*WRITTEN REQUEST*
Update everything from the line "Question: Which of the following is the closest to the observer?" down to the end of the material, replacing "clear water" with "still water" and keeping all else the same. Leave the pictures out of your version.

*GIVEN RECORDS*
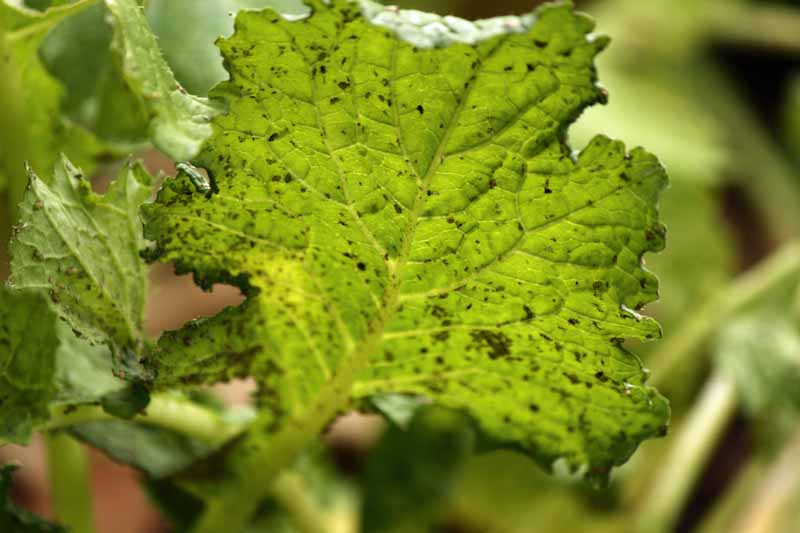
Where is `light`? light is located at coordinates (430, 26), (197, 23).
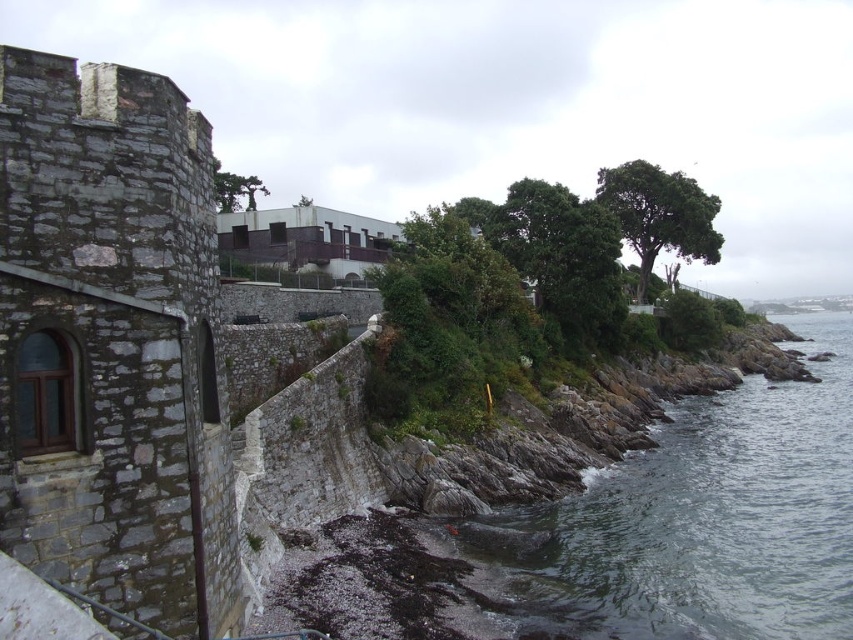
Question: Is gray stone wall at left wider than green leafy tree at upper right?

Choices:
 (A) no
 (B) yes

Answer: (A)

Question: Is the position of gray stone wall at left less distant than that of clear water at lower right?

Choices:
 (A) yes
 (B) no

Answer: (A)

Question: In this image, where is gray stone wall at left located relative to clear water at lower right?

Choices:
 (A) right
 (B) left

Answer: (B)

Question: Among these objects, which one is farthest from the camera?

Choices:
 (A) green matte tree at upper center
 (B) green leafy tree at upper right
 (C) clear water at lower right
 (D) gray stone wall at left

Answer: (B)

Question: Which object appears closest to the camera in this image?

Choices:
 (A) gray stone wall at left
 (B) green matte tree at upper center
 (C) green leafy tree at upper right
 (D) clear water at lower right

Answer: (A)

Question: Which object appears farthest from the camera in this image?

Choices:
 (A) green leafy tree at upper right
 (B) clear water at lower right

Answer: (A)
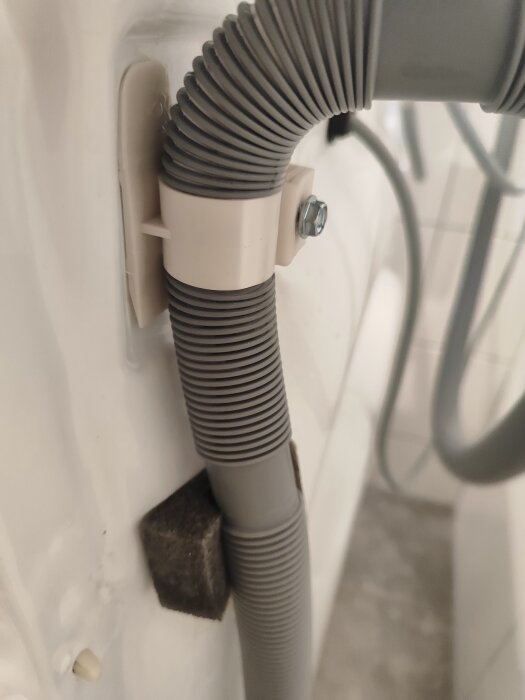
At what (x,y) coordinates should I click in order to perform the action: click on wall. Please return your answer as a coordinate pair (x, y). Looking at the image, I should click on (311, 449).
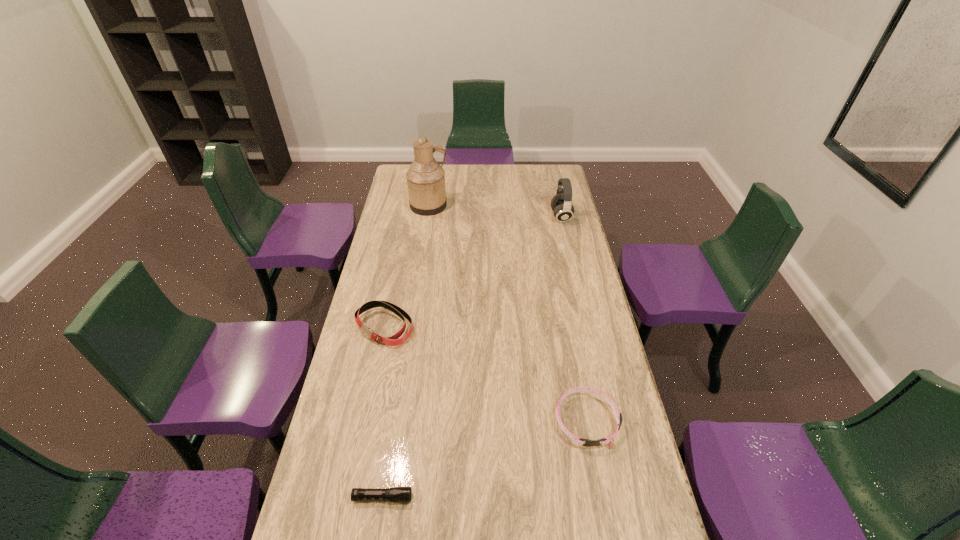
Locate an element on the screen. Image resolution: width=960 pixels, height=540 pixels. vacant space at the left edge of the desktop is located at coordinates (393, 293).

Where is `free point at the right edge`? This screenshot has height=540, width=960. free point at the right edge is located at coordinates (606, 531).

This screenshot has width=960, height=540. What are the coordinates of `free region at the far right corner of the desktop` in the screenshot? It's located at (556, 186).

This screenshot has width=960, height=540. In order to click on free area in between the flashlight and the nearer dog collar in this screenshot , I will do `click(485, 459)`.

You are a GUI agent. You are given a task and a screenshot of the screen. Output one action in this format:
    pyautogui.click(x=<x>, y=<y>)
    Task: Click on the free space between the second tallest object and the shortest object
    
    Given the screenshot: What is the action you would take?
    pyautogui.click(x=471, y=357)

Image resolution: width=960 pixels, height=540 pixels. What are the coordinates of `free spot between the third farthest object and the headset` in the screenshot? It's located at (472, 272).

Locate an element on the screen. The image size is (960, 540). vacant area that lies between the third farthest object and the nearest object is located at coordinates (383, 412).

Where is `vacant space that's between the second shortest object and the shortest object`? Image resolution: width=960 pixels, height=540 pixels. vacant space that's between the second shortest object and the shortest object is located at coordinates (485, 459).

Locate an element on the screen. This screenshot has height=540, width=960. free spot between the fourth shortest object and the pitcher is located at coordinates (495, 211).

Locate an element on the screen. The height and width of the screenshot is (540, 960). blank region between the flashlight and the right dog collar is located at coordinates [x=485, y=459].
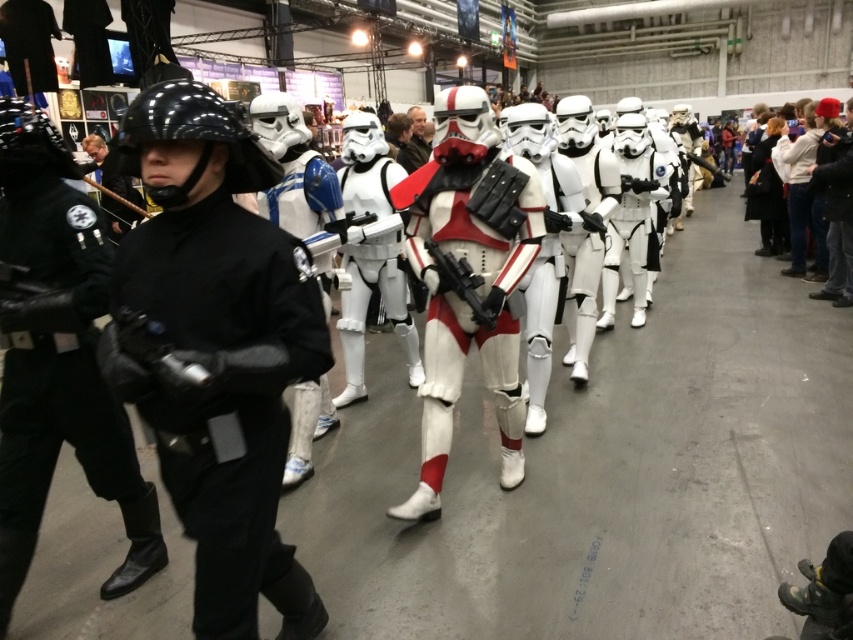
You are a photographer at the event and need to capture a photo that includes both the black matte uniform at center and the white matte helmet at upper right. Based on their widths, which object should you position closer to the edge of the frame to ensure both fit in the shot?

Since the black matte uniform at center might be wider than the white matte helmet at upper right, you should position the wider black matte uniform at center closer to the center of the frame and the narrower white matte helmet at upper right near the edge to ensure both fit in the shot.

You are standing in the convention hall and want to reach a specific point marked at coordinates point (181,381). If your height is 5.5 feet, will you be able to see over the crowd without any obstruction?

The distance of point (181,381) from viewer is 4.28 feet. Since the distance is relatively short and your height is 5.5 feet, you should be able to see over the crowd unless there are tall obstacles in the way.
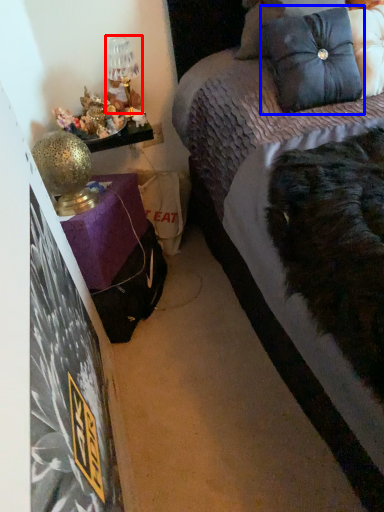
Question: Which object appears closest to the camera in this image, table lamp (highlighted by a red box) or pillow (highlighted by a blue box)?

Choices:
 (A) table lamp
 (B) pillow

Answer: (B)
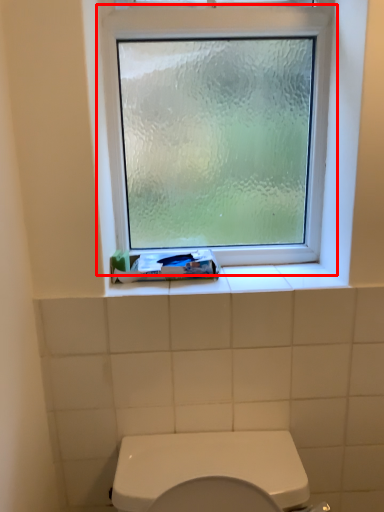
Question: From the image's perspective, what is the correct spatial positioning of window (annotated by the red box) in reference to toothpaste?

Choices:
 (A) below
 (B) above

Answer: (B)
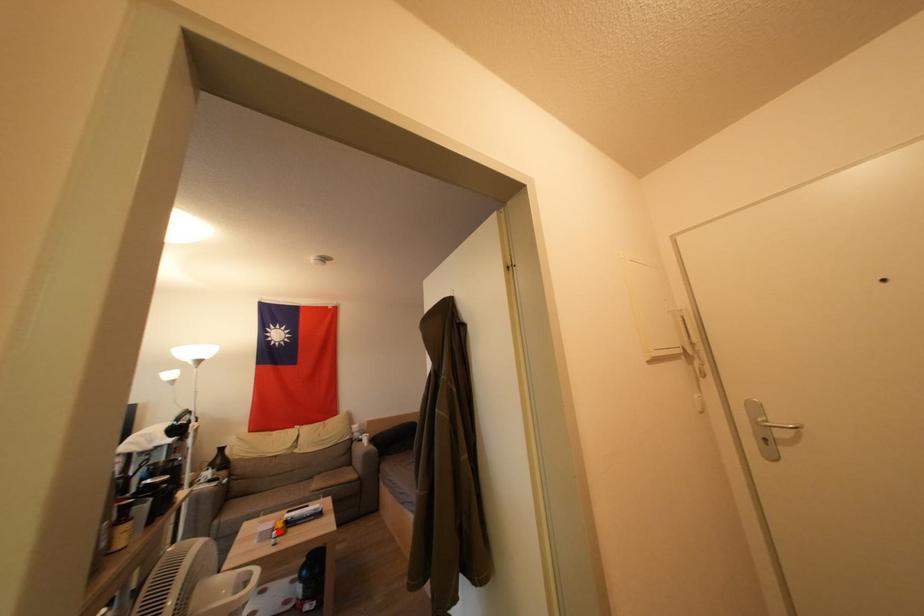
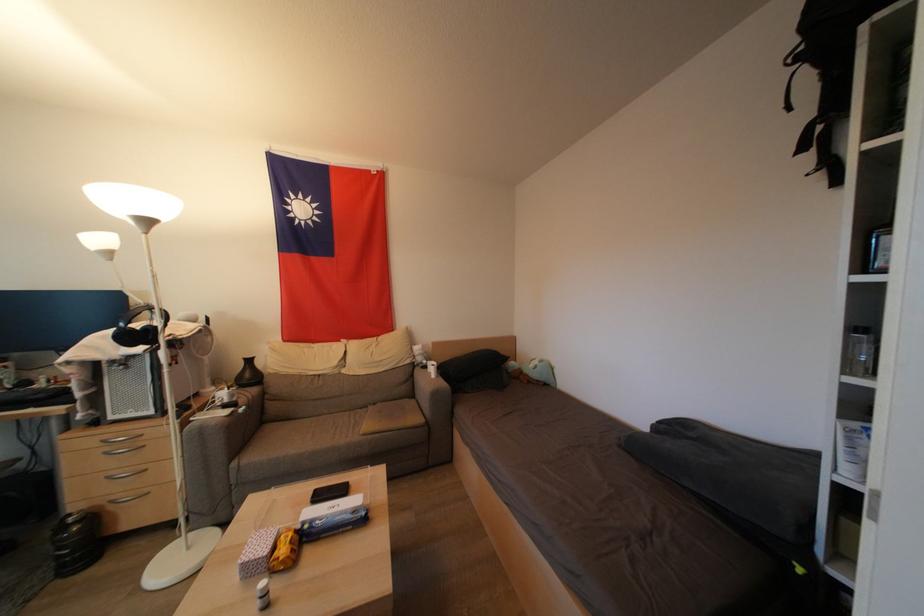
Where in the second image is the point corresponding to the highlighted location from the first image?

(277, 553)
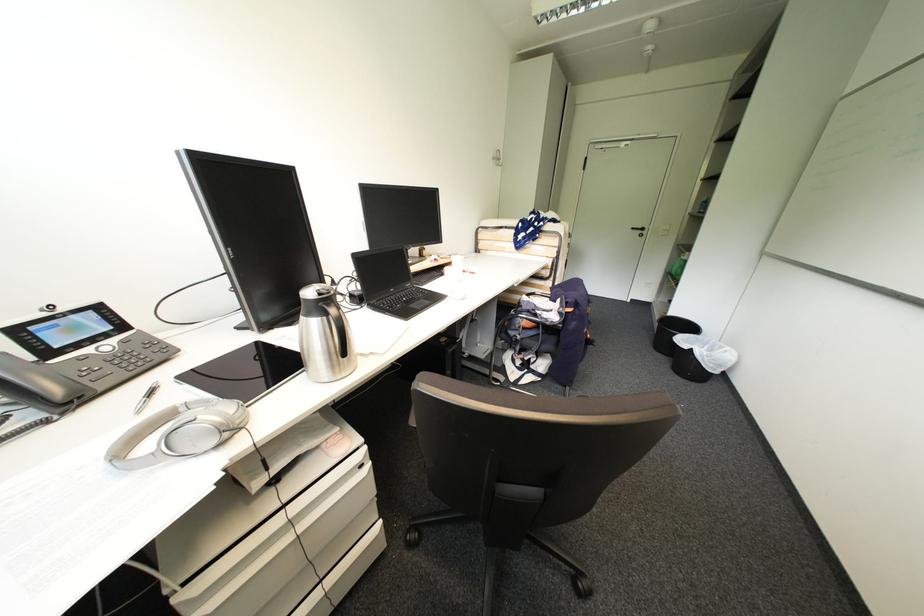
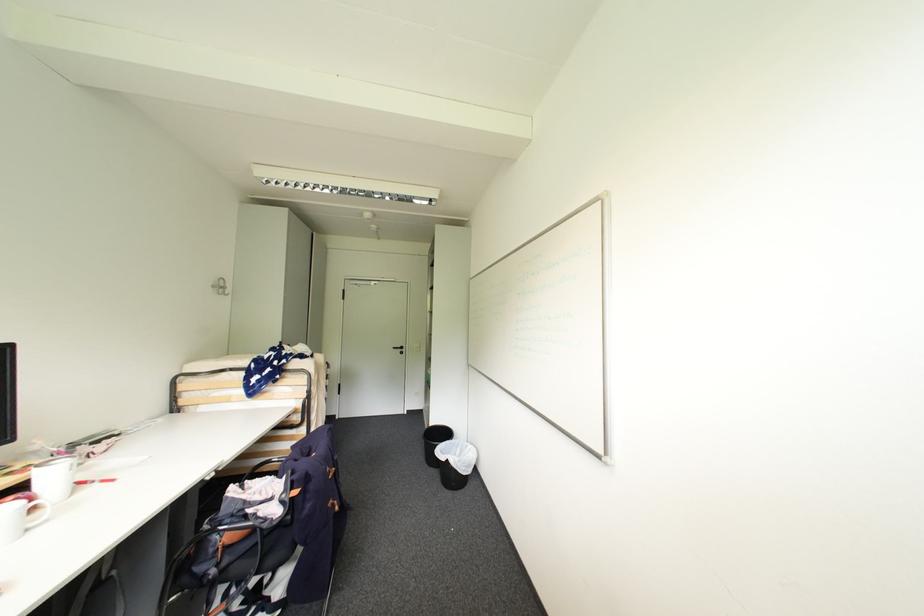
Find the pixel in the second image that matches point (699, 336) in the first image.

(456, 442)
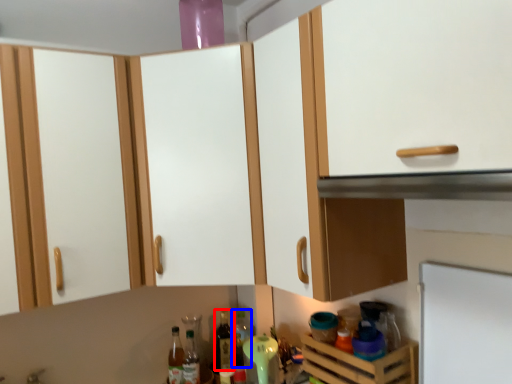
Question: Which of the following is the closest to the observer, bottle (highlighted by a red box) or bottle (highlighted by a blue box)?

Choices:
 (A) bottle
 (B) bottle

Answer: (A)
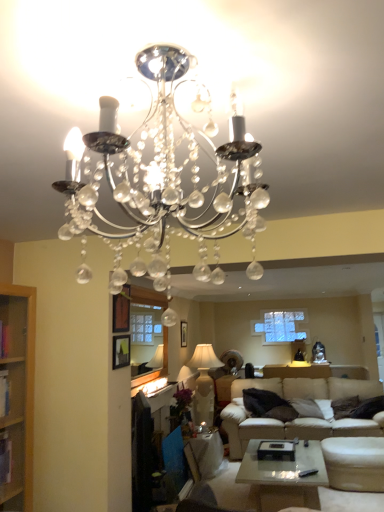
At what (x,y) coordinates should I click in order to perform the action: click on vacant space situated above clear crystal chandelier at upper center, the second lamp from the bottom (from a real-world perspective). Please return your answer as a coordinate pair (x, y). Looking at the image, I should click on (x=198, y=57).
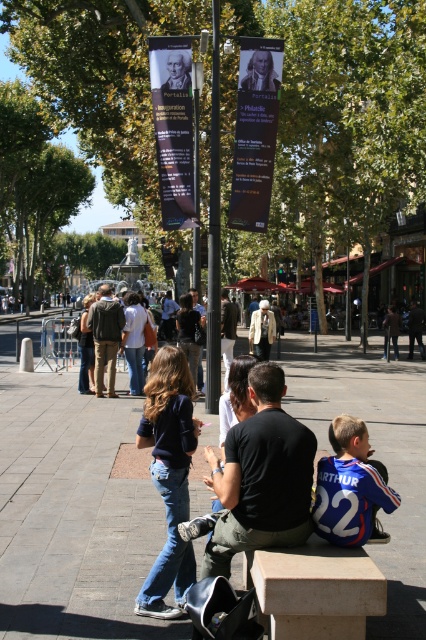
Question: Considering the relative positions of gray concrete pavement at center and black matte shirt at center in the image provided, where is gray concrete pavement at center located with respect to black matte shirt at center?

Choices:
 (A) left
 (B) right

Answer: (A)

Question: Estimate the real-world distances between objects in this image. Which object is farther from the gray concrete pavement at center?

Choices:
 (A) beige stone bench at center
 (B) light brown leather jacket at center
 (C) dark brown leather jacket at center

Answer: (C)

Question: Does beige stone bench at center appear on the left side of light brown leather jacket at center?

Choices:
 (A) no
 (B) yes

Answer: (A)

Question: Considering the relative positions of gray concrete pavement at center and beige stone bench at center in the image provided, where is gray concrete pavement at center located with respect to beige stone bench at center?

Choices:
 (A) below
 (B) above

Answer: (B)

Question: Which of the following is the farthest from the observer?

Choices:
 (A) gray concrete pavement at center
 (B) light brown leather jacket at center

Answer: (B)

Question: Which of the following is the closest to the observer?

Choices:
 (A) (233, 305)
 (B) (345, 596)

Answer: (B)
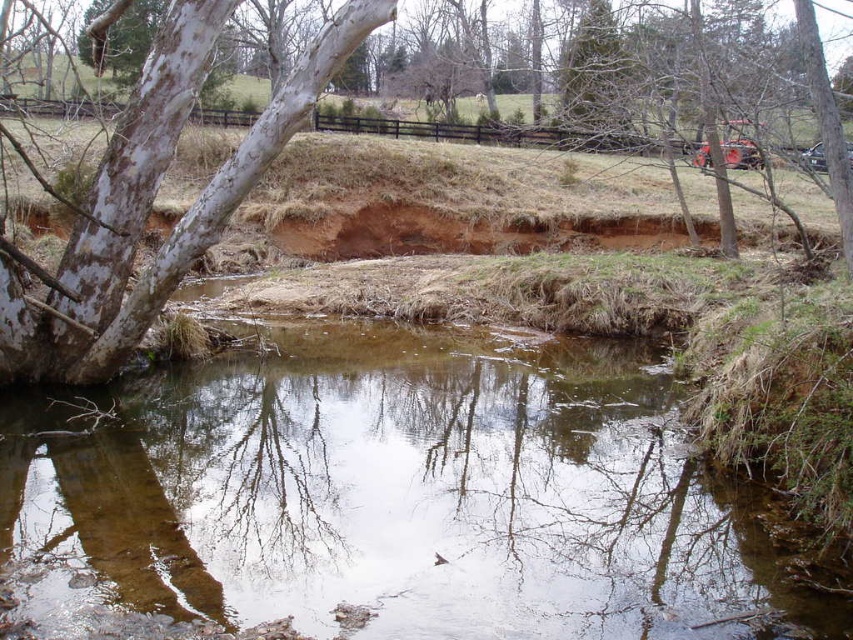
Question: Where is clear water at center located in relation to white smooth bark tree at upper left in the image?

Choices:
 (A) above
 (B) below

Answer: (B)

Question: Can you confirm if clear water at center is thinner than white smooth bark tree at upper left?

Choices:
 (A) yes
 (B) no

Answer: (B)

Question: Does clear water at center have a lesser width compared to white smooth bark tree at upper left?

Choices:
 (A) yes
 (B) no

Answer: (B)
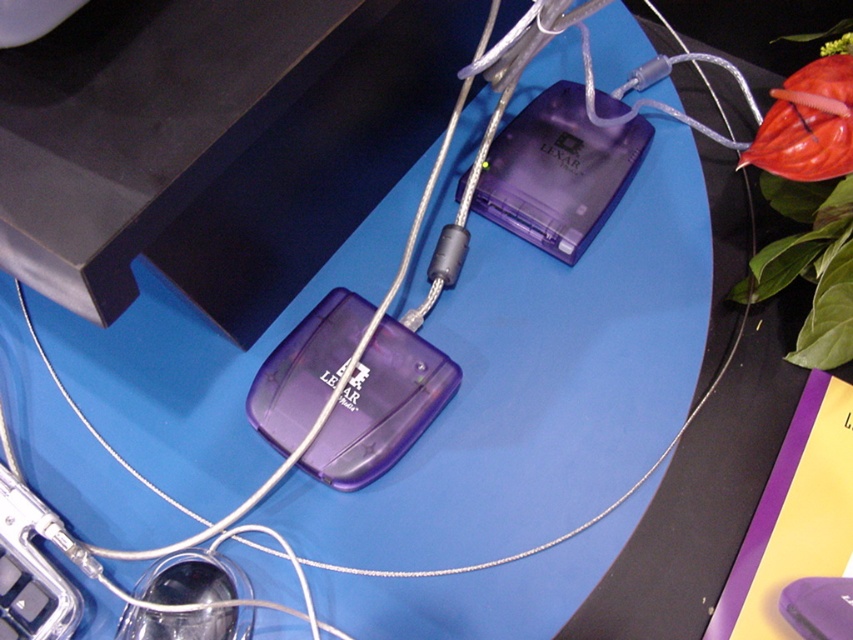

*RESULT*
Question: Which of the following is the closest to the observer?

Choices:
 (A) (233, 305)
 (B) (345, 596)

Answer: (B)
Question: Where is still water at center located in relation to white smooth bark tree at upper left in the image?

Choices:
 (A) above
 (B) below

Answer: (B)

Question: Can you confirm if still water at center is thinner than white smooth bark tree at upper left?

Choices:
 (A) yes
 (B) no

Answer: (B)

Question: Does still water at center have a lesser width compared to white smooth bark tree at upper left?

Choices:
 (A) yes
 (B) no

Answer: (B)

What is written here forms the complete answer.